### REQUIRED WORK
Nothing but the lines from the one with "brown light bulb" down to the one with "grey traffic cone <661, 543> -> none" should be returned, exactly and with both ends included, from the material below.

### DATASET RECORDS
== Segment start ==

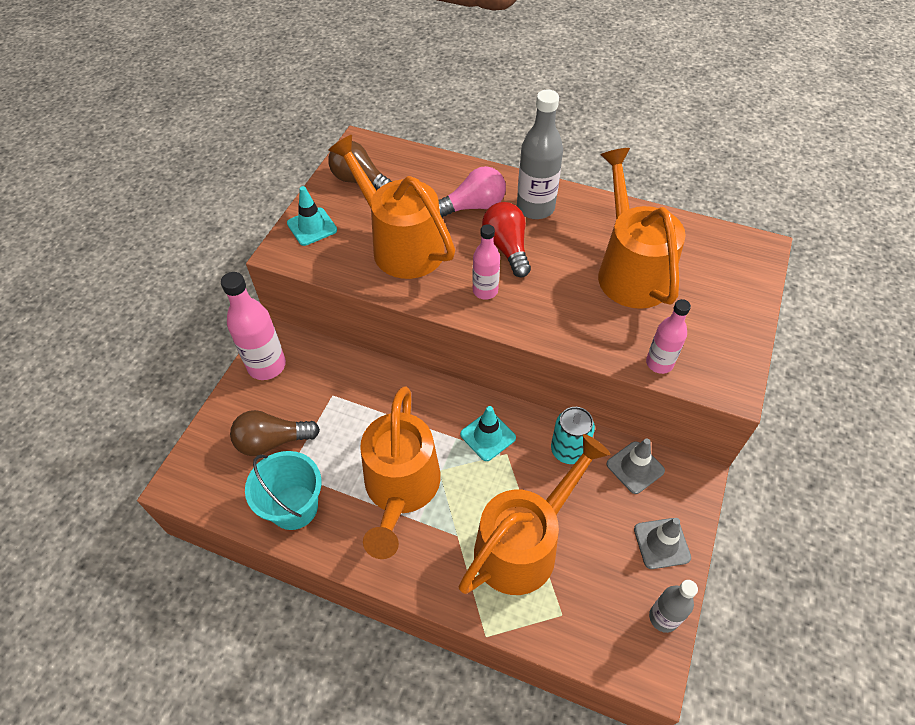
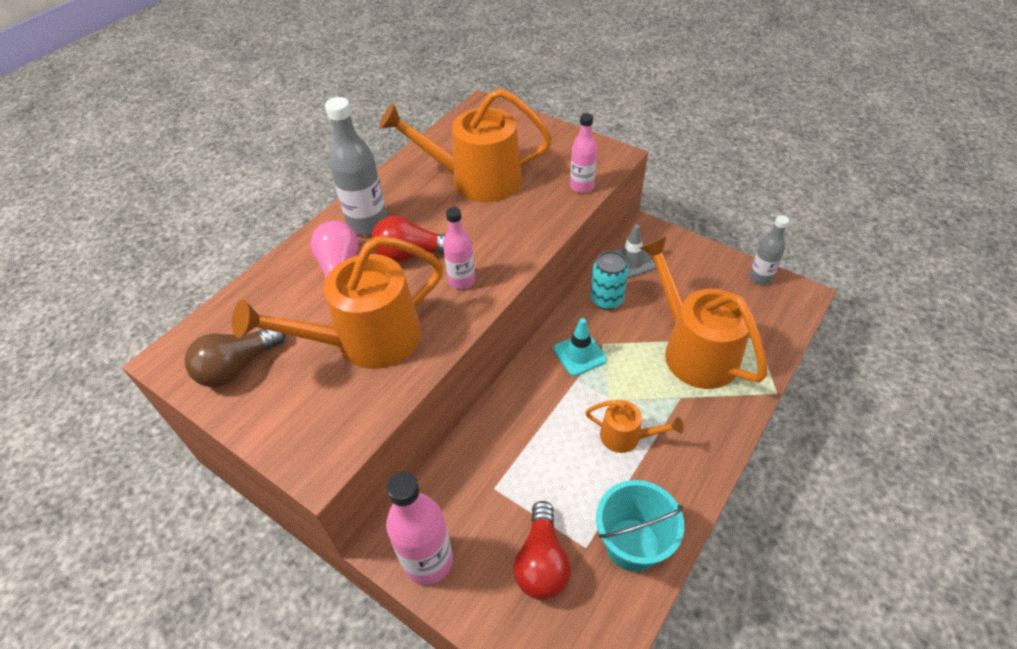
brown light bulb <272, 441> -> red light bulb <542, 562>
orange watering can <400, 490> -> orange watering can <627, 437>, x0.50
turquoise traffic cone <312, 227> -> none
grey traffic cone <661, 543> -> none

== Segment end ==
== Segment start ==

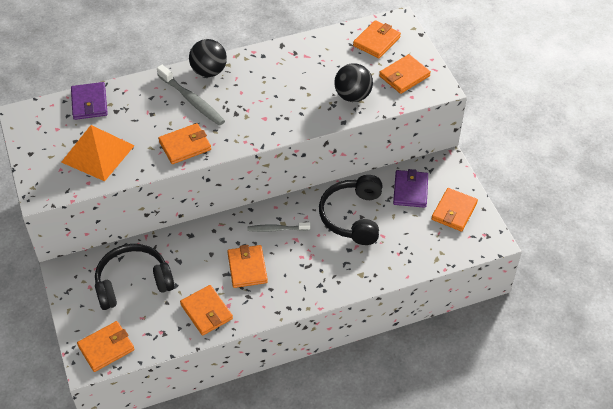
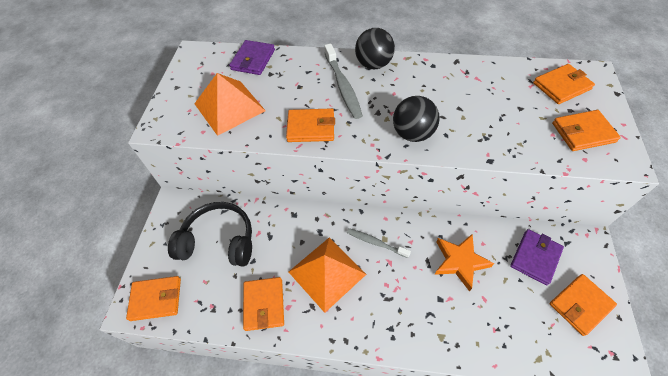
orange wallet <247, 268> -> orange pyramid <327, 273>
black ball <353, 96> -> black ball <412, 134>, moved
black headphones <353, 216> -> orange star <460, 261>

== Segment end ==
== Segment start ==

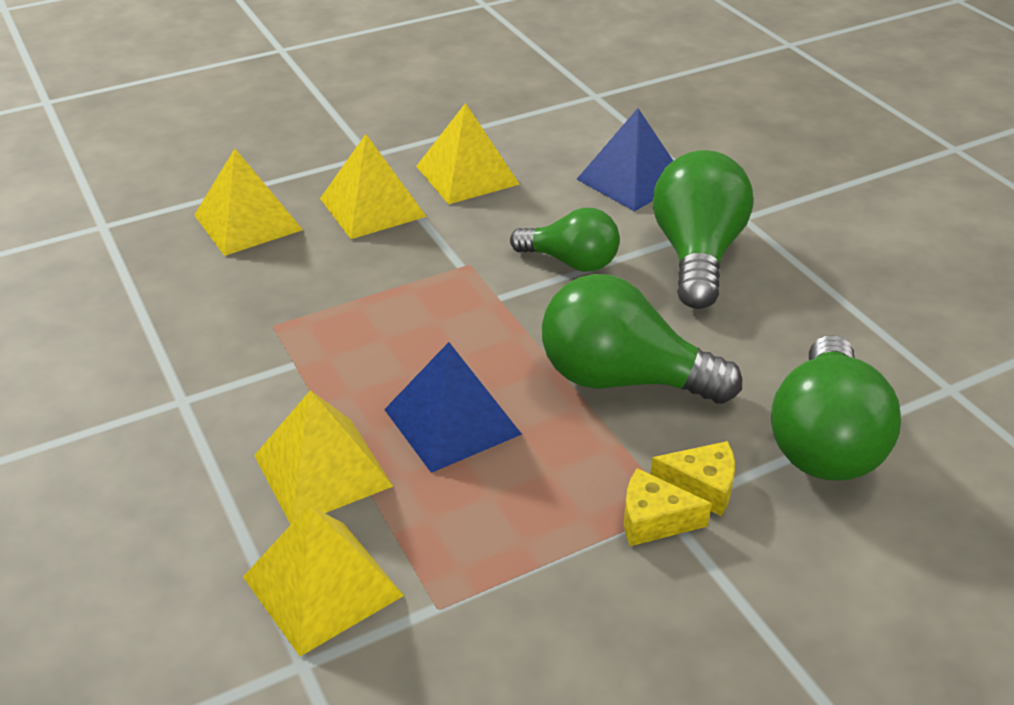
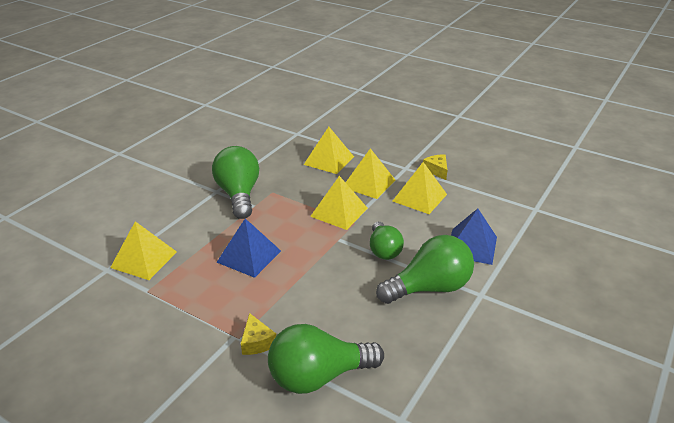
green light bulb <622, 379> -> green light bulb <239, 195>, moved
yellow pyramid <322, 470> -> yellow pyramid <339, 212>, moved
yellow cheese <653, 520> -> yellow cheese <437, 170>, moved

== Segment end ==

### REPLY
brown light bulb <272, 441> -> red light bulb <542, 562>
orange watering can <400, 490> -> orange watering can <627, 437>, x0.50
turquoise traffic cone <312, 227> -> none
grey traffic cone <661, 543> -> none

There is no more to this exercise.